LISTED ENTRIES below:

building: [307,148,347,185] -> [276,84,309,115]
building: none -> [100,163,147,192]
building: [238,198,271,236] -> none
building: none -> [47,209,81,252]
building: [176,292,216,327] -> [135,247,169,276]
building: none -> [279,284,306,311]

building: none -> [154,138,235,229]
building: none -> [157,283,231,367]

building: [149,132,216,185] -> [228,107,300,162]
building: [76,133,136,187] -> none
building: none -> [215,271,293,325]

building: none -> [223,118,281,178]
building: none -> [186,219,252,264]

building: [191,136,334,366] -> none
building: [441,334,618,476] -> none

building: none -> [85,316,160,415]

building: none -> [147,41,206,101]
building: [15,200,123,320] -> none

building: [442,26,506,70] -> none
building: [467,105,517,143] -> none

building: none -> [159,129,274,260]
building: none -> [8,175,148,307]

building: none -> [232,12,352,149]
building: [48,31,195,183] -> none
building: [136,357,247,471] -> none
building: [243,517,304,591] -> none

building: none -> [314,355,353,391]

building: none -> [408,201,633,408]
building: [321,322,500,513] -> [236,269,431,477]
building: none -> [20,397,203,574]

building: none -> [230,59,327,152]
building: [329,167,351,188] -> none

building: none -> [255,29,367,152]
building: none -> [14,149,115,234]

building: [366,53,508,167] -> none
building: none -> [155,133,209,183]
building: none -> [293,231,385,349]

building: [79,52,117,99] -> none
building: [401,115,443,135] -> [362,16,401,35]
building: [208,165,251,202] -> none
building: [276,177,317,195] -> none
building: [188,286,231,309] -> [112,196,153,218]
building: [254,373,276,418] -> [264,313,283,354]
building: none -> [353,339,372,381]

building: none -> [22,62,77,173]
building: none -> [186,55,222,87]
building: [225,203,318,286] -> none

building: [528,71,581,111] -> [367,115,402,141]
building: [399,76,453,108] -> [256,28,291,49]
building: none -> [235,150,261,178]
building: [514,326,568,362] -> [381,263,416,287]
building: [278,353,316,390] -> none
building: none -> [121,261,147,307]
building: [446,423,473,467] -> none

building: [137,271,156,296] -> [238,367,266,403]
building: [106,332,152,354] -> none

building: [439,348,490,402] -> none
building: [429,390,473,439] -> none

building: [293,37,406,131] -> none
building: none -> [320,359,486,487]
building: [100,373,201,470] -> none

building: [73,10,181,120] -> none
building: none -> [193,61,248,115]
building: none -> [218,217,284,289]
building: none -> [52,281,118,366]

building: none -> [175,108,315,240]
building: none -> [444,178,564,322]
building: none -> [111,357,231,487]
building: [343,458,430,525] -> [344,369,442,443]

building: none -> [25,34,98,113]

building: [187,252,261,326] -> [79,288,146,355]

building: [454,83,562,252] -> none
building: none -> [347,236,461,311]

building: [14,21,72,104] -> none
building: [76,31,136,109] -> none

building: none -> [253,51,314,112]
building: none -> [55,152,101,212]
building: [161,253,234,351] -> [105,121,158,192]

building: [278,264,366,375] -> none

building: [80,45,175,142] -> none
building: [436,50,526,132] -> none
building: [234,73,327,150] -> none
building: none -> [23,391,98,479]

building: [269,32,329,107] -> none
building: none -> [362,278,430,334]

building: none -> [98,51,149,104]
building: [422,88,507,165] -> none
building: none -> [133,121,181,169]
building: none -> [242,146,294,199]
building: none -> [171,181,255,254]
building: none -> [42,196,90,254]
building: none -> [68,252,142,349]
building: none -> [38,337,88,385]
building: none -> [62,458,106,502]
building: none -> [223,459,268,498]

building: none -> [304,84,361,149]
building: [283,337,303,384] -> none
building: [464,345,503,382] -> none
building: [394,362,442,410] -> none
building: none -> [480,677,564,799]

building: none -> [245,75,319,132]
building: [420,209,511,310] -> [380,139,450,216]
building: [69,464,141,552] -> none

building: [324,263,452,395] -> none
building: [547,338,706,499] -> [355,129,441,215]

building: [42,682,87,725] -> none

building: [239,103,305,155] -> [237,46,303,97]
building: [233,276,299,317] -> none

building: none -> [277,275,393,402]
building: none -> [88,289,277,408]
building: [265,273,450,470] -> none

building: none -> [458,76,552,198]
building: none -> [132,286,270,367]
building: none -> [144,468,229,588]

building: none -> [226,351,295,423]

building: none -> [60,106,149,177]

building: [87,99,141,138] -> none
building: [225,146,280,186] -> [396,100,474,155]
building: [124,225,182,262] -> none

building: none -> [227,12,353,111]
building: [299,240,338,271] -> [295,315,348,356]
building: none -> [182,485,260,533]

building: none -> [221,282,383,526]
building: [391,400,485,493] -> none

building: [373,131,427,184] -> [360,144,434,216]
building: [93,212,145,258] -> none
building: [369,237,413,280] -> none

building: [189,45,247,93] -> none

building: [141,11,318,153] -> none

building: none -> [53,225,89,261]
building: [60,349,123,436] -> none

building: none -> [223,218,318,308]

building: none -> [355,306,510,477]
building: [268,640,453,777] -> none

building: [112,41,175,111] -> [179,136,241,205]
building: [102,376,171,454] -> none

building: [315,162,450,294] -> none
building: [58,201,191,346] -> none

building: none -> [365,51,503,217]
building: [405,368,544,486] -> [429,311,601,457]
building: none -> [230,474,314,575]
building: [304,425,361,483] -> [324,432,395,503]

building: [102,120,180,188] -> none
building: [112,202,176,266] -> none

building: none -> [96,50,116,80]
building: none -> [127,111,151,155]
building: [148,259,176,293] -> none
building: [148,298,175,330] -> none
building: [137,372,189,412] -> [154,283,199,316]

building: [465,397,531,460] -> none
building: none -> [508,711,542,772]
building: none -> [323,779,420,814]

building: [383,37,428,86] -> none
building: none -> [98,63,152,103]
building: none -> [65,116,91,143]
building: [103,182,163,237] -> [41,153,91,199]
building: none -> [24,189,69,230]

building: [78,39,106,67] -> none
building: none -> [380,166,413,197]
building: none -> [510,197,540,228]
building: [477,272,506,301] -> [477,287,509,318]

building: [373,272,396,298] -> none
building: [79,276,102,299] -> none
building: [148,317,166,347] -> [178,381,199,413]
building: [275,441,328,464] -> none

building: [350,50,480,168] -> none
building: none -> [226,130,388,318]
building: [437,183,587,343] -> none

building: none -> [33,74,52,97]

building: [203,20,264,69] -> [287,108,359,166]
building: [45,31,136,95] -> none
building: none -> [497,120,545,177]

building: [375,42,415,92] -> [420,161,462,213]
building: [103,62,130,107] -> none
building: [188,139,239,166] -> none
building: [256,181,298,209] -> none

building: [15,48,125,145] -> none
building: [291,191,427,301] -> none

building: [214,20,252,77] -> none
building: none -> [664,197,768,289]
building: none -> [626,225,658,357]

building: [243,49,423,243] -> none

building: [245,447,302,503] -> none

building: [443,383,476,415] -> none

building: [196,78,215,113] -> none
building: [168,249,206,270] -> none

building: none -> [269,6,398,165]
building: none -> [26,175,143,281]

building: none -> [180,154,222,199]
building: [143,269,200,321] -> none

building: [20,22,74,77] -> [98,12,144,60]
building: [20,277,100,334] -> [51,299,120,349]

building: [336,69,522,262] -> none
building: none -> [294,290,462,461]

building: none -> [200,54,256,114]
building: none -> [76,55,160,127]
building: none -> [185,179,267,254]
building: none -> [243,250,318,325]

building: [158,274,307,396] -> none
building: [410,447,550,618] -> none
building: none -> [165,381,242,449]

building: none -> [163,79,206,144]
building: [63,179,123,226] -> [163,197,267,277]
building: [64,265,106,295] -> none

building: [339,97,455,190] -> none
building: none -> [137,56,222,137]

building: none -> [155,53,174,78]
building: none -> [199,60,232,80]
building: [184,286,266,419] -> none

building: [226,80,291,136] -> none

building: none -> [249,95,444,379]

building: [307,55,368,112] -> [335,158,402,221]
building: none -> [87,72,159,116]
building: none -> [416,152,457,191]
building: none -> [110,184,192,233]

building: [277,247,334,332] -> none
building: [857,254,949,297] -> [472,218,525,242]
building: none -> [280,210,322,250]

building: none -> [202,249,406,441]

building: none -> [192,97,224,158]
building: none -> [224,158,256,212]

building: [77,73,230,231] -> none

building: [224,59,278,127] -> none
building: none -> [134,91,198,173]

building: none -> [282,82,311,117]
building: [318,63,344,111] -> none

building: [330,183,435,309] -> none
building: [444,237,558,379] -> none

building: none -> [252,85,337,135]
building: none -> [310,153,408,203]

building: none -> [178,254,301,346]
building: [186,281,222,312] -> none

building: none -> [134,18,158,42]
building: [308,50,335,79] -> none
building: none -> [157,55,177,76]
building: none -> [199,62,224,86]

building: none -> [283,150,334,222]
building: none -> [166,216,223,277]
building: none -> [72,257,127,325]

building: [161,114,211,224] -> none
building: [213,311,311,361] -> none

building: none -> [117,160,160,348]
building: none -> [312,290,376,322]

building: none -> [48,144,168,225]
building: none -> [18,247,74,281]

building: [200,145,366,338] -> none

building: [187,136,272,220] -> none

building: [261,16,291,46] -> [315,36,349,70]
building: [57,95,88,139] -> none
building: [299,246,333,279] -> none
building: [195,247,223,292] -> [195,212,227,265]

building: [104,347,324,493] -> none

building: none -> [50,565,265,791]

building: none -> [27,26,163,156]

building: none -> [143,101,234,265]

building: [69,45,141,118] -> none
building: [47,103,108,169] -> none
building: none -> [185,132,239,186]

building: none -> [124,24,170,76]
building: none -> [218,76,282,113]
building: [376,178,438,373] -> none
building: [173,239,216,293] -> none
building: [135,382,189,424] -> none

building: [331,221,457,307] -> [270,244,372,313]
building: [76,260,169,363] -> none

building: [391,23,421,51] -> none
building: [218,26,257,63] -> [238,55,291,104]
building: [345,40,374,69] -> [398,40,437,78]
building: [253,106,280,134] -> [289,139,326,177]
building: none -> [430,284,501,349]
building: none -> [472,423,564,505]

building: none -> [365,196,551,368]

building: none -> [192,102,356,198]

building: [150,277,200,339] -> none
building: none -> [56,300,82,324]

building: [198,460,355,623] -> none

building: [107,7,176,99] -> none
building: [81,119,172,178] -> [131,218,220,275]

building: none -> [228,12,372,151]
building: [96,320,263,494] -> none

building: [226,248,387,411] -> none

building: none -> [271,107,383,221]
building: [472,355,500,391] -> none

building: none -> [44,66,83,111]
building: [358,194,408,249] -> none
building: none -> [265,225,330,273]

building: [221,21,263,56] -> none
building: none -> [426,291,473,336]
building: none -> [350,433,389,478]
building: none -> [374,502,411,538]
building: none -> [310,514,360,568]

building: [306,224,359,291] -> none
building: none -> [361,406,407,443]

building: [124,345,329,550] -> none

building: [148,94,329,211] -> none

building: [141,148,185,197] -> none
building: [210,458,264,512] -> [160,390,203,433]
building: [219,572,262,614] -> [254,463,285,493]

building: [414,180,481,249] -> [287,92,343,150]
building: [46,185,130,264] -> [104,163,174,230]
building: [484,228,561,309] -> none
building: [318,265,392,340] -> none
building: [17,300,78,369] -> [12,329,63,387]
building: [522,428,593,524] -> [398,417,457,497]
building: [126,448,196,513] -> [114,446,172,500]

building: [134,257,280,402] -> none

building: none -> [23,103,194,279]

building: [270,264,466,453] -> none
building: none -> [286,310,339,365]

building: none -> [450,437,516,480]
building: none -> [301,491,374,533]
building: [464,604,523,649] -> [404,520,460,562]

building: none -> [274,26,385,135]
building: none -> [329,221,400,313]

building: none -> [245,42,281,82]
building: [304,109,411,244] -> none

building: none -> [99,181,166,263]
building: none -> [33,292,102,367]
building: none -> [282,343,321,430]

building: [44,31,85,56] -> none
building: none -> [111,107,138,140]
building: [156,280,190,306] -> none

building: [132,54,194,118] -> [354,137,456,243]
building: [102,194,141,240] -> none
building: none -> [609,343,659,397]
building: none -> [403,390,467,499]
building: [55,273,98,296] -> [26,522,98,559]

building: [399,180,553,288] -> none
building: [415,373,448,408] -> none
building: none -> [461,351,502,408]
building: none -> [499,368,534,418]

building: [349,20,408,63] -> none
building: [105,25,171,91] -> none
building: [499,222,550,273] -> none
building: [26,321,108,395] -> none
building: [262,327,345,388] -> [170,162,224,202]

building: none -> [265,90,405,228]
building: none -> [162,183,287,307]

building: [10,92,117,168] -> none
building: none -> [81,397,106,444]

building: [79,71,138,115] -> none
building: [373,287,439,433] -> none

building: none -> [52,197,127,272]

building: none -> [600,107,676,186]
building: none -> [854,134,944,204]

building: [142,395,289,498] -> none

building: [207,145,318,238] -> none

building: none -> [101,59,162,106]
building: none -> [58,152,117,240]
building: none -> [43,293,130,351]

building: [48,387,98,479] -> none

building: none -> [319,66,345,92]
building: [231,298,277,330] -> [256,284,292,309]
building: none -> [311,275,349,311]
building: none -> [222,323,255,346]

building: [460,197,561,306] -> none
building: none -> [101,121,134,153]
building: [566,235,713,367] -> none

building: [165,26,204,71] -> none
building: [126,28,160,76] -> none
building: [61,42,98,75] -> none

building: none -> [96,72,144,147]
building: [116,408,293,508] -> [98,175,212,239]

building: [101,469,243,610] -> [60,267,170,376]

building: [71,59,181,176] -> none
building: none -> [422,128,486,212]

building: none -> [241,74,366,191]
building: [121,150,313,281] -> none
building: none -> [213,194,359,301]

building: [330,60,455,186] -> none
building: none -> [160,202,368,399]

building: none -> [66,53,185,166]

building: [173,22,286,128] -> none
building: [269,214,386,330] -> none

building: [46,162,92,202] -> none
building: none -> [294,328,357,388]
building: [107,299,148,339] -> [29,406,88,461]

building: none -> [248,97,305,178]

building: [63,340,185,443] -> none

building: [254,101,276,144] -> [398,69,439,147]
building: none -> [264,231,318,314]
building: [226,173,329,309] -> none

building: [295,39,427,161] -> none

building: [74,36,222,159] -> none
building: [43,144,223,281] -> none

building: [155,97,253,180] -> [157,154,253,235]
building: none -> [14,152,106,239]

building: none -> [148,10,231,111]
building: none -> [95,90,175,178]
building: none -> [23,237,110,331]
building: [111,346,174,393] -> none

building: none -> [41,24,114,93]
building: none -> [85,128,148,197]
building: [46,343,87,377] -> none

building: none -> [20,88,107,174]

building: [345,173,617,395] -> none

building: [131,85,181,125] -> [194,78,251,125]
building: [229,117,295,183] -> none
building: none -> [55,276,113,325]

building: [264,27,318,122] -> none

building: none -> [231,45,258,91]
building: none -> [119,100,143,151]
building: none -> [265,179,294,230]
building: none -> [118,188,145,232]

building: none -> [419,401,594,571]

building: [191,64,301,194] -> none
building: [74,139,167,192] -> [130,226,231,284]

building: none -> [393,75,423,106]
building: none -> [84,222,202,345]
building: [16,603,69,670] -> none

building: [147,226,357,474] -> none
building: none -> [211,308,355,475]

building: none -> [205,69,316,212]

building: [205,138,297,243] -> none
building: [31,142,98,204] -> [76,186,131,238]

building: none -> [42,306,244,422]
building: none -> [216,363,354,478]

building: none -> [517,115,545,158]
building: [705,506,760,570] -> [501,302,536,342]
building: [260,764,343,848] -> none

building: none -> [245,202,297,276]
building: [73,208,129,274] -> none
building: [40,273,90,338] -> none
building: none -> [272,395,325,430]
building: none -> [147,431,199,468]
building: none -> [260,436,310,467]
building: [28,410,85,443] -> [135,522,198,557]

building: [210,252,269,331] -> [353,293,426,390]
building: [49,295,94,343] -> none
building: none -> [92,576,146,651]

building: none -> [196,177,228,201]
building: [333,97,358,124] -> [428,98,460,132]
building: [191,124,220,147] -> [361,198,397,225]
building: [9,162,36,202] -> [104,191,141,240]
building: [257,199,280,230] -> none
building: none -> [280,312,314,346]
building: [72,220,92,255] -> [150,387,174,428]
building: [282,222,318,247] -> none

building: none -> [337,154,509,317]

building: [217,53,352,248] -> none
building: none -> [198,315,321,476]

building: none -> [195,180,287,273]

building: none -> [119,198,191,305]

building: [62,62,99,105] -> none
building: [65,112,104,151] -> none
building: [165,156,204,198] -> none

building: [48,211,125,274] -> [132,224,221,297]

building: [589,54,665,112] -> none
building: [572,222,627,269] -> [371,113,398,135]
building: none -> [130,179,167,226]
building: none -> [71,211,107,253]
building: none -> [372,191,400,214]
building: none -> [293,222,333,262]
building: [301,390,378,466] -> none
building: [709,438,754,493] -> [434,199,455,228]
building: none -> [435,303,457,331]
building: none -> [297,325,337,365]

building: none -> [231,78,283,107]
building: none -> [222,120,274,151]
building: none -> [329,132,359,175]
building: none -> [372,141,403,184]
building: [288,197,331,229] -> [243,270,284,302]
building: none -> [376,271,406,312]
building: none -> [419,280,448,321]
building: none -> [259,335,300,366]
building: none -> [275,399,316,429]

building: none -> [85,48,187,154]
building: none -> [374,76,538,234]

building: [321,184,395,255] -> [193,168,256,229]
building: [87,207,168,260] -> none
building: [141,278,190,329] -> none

End of LISTED ENTRIES.

EXERCISE INSTRUCTIONS: Return only the stretch of the material above from the line holding "building: [69,45,141,118] -> none" through the line holding "building: [253,106,280,134] ->", copied exactly.

EXERCISE RESPONSE:
building: [69,45,141,118] -> none
building: [47,103,108,169] -> none
building: none -> [185,132,239,186]

building: none -> [124,24,170,76]
building: none -> [218,76,282,113]
building: [376,178,438,373] -> none
building: [173,239,216,293] -> none
building: [135,382,189,424] -> none

building: [331,221,457,307] -> [270,244,372,313]
building: [76,260,169,363] -> none

building: [391,23,421,51] -> none
building: [218,26,257,63] -> [238,55,291,104]
building: [345,40,374,69] -> [398,40,437,78]
building: [253,106,280,134] -> [289,139,326,177]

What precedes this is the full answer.